**Assignment**: Without including any pictures, give back all of the data exactly.

**Collected data**:
******************************
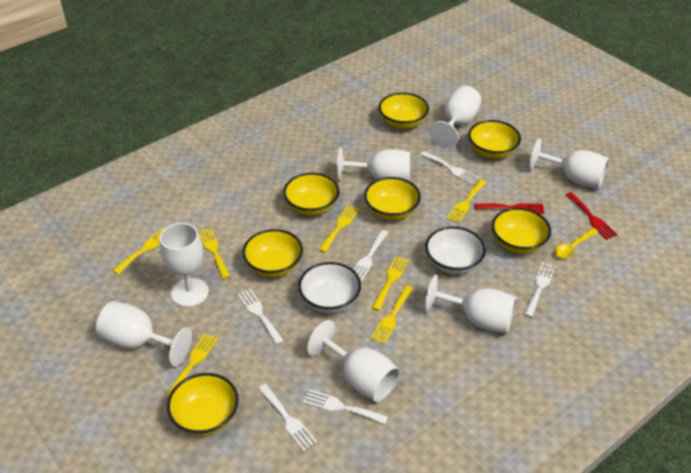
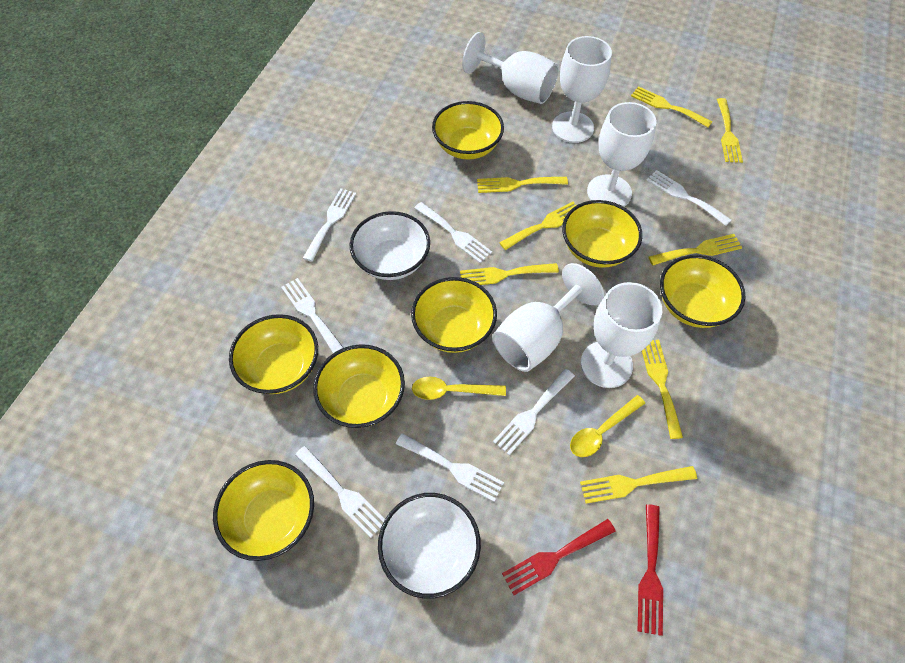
white fork: 6 -> 7
white goblet: 7 -> 5
yellow fork: 7 -> 8
yellow spoon: 1 -> 2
******************************
**Completed task**:
white fork: 6 -> 7
white goblet: 7 -> 5
yellow fork: 7 -> 8
yellow spoon: 1 -> 2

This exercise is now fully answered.